:: Material provided ::
----------------------------------------
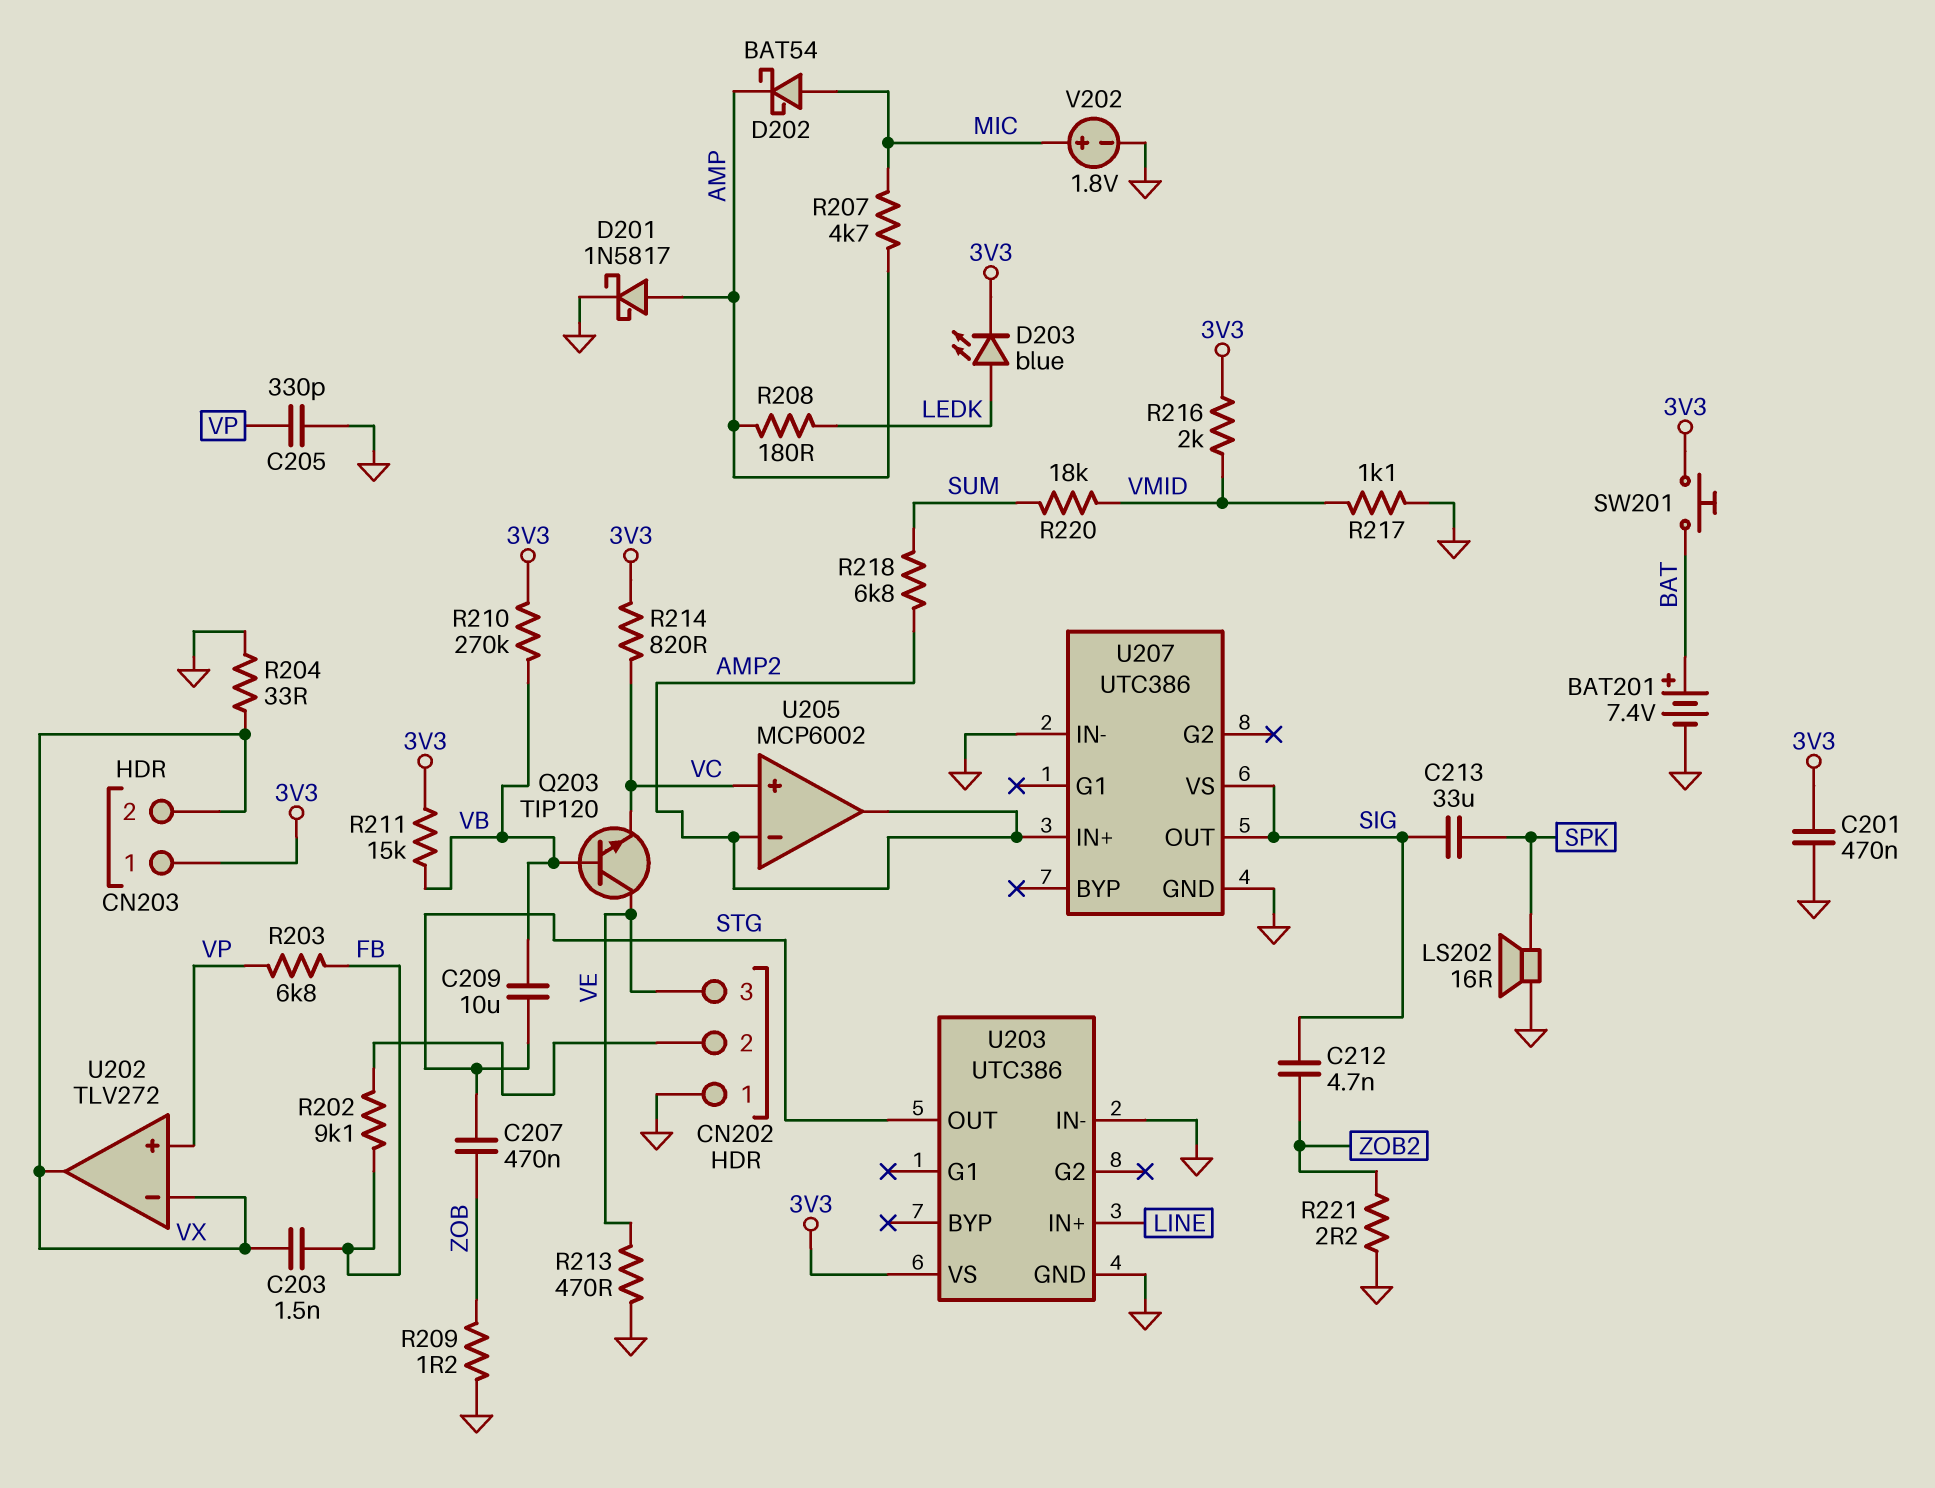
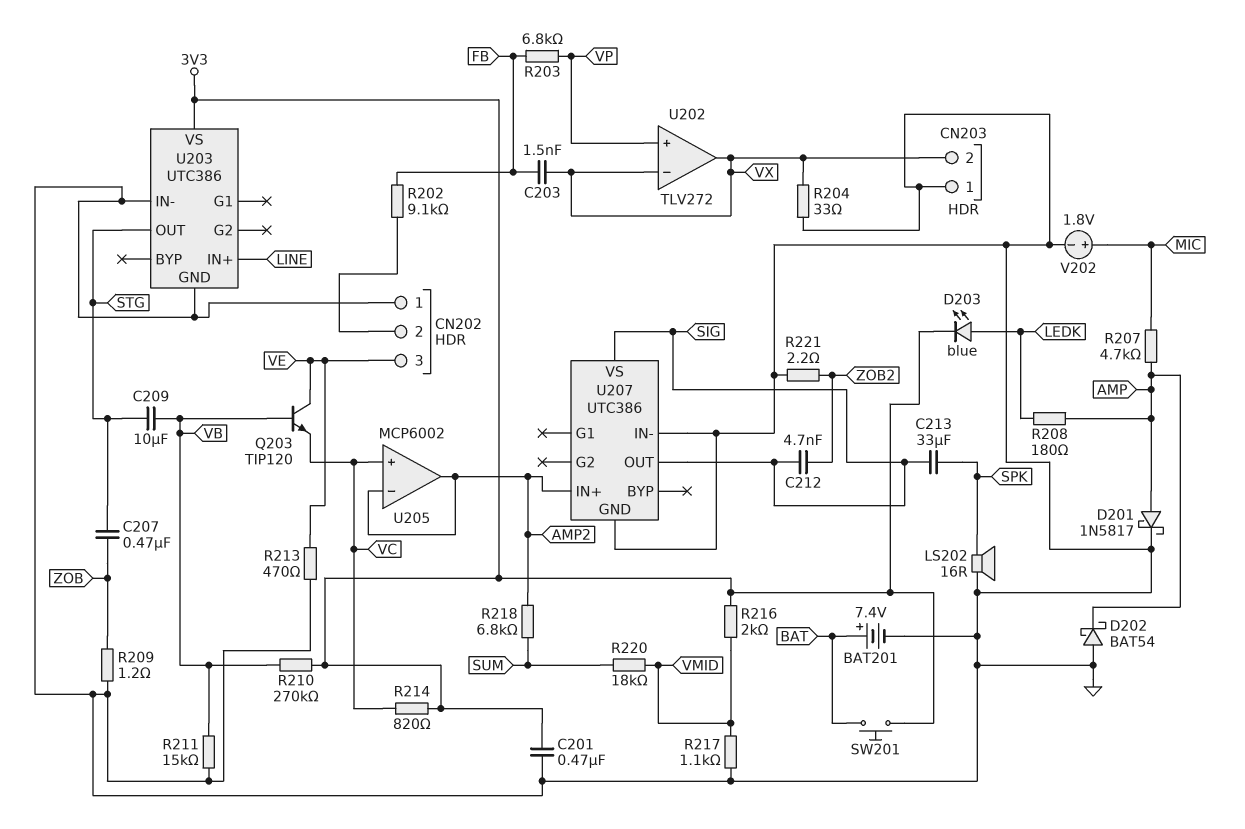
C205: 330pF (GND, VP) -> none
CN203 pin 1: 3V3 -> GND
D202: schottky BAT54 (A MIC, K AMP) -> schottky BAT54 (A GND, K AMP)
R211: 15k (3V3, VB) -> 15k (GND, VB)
----------------------------------------
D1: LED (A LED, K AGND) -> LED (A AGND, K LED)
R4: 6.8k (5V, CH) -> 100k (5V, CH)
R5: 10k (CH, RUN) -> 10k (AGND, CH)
----------------------------------------
:: What you are asked to do ::
From the records above, quote only the lines running from the line with "D202: schottky BAT54" to the line with "R211: 15k (3V3, VB) -> 15k (GND, VB)", both lines included.

:: Response for this exercise ::
D202: schottky BAT54 (A MIC, K AMP) -> schottky BAT54 (A GND, K AMP)
R211: 15k (3V3, VB) -> 15k (GND, VB)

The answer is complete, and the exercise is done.